§ Your task:
Write out only the tail of the records, beginning at the line containing "yellow truck |" and including the last line, exactly as written.

Items listed in a dataset
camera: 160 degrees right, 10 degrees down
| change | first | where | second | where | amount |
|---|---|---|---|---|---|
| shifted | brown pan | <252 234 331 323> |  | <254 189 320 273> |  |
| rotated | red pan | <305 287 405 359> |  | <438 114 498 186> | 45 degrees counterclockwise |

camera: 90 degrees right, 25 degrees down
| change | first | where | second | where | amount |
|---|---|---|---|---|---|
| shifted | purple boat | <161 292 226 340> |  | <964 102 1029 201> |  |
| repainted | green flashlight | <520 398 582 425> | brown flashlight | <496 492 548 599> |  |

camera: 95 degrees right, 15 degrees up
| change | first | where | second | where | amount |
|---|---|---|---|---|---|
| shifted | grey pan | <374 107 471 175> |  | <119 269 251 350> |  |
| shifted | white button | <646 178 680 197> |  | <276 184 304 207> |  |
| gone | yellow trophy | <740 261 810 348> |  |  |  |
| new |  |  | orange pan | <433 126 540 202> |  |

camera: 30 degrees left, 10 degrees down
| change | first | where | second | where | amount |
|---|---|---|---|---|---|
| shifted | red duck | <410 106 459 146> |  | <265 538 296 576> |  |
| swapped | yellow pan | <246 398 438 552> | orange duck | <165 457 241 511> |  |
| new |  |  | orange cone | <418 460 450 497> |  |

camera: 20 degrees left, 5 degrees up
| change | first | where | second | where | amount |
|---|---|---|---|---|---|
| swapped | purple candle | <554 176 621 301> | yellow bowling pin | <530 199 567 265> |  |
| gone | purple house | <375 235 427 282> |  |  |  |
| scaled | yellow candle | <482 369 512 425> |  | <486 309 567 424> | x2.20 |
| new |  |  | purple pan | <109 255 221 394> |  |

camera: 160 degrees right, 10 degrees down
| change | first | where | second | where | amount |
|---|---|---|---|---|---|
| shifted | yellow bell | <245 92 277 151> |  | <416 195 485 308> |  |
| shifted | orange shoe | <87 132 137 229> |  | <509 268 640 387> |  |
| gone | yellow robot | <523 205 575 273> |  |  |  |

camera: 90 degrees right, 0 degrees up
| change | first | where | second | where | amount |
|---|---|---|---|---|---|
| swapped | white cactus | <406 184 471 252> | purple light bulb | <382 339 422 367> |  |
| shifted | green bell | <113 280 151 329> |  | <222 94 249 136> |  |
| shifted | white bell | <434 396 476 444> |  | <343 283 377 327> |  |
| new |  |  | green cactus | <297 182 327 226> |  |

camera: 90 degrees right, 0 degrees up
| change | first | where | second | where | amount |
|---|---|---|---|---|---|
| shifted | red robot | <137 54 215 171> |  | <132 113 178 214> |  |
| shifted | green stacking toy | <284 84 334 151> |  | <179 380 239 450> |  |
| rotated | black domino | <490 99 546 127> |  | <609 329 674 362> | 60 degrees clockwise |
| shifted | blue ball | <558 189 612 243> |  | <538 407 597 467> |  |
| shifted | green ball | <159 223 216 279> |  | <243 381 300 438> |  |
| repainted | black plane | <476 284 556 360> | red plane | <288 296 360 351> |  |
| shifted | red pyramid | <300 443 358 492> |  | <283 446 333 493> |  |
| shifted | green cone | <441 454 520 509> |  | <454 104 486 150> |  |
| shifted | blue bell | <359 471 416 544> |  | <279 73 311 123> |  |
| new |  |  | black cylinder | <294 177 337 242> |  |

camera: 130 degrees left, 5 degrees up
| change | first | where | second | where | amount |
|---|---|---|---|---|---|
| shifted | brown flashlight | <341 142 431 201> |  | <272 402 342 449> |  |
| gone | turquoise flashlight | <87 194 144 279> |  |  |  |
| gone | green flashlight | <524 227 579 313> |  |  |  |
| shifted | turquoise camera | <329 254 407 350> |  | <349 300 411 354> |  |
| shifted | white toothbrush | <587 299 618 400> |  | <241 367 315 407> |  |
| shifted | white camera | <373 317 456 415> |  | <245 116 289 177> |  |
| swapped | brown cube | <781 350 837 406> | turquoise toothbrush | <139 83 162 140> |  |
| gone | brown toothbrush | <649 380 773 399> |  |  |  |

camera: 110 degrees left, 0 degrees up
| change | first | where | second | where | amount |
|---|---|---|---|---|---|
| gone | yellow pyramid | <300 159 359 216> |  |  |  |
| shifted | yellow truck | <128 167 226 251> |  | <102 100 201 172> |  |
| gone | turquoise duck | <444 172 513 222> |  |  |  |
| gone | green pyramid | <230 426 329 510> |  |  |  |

§ Task output:
| shifted | yellow truck | <128 167 226 251> |  | <102 100 201 172> |  |
| gone | turquoise duck | <444 172 513 222> |  |  |  |
| gone | green pyramid | <230 426 329 510> |  |  |  |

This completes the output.